_LISTED RECORDS:_
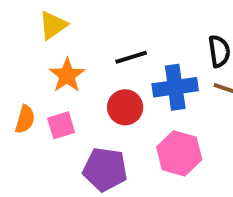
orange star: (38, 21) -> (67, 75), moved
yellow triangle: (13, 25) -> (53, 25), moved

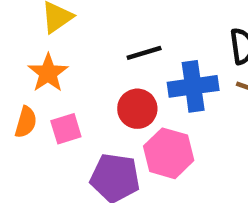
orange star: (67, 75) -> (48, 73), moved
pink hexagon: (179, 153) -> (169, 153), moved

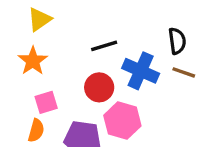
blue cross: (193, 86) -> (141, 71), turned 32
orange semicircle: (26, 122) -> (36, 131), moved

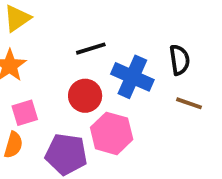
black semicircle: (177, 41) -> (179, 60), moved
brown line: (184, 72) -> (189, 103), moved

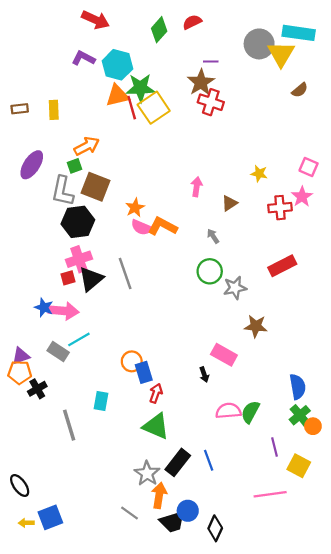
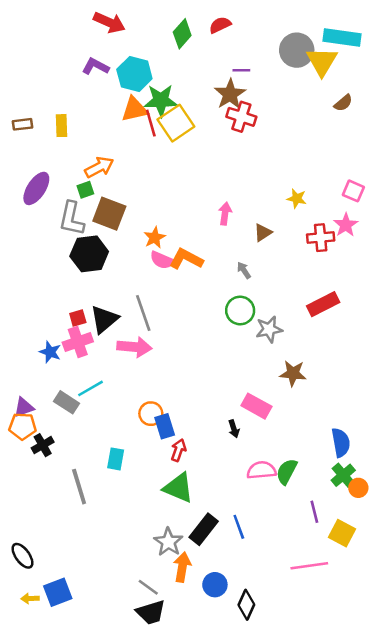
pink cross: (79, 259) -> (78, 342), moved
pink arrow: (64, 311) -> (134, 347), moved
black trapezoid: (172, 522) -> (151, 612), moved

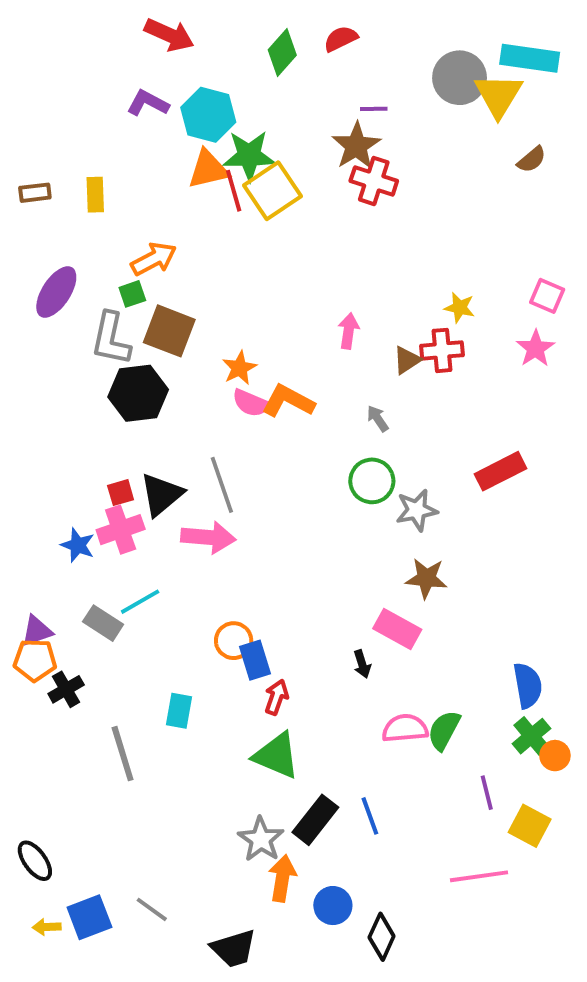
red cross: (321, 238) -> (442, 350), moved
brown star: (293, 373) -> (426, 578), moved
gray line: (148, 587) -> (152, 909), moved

--

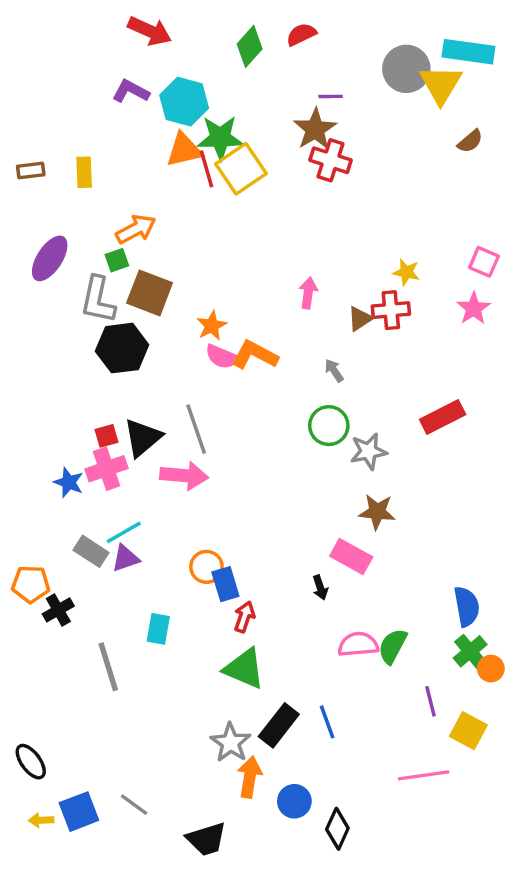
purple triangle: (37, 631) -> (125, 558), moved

_JOB:_ All lines of the material that contain the string "black" are to be copied.

_EXPECTED ANSWER:_
black semicircle: (177, 41) -> (179, 60), moved
black trapezoid: (172, 522) -> (151, 612), moved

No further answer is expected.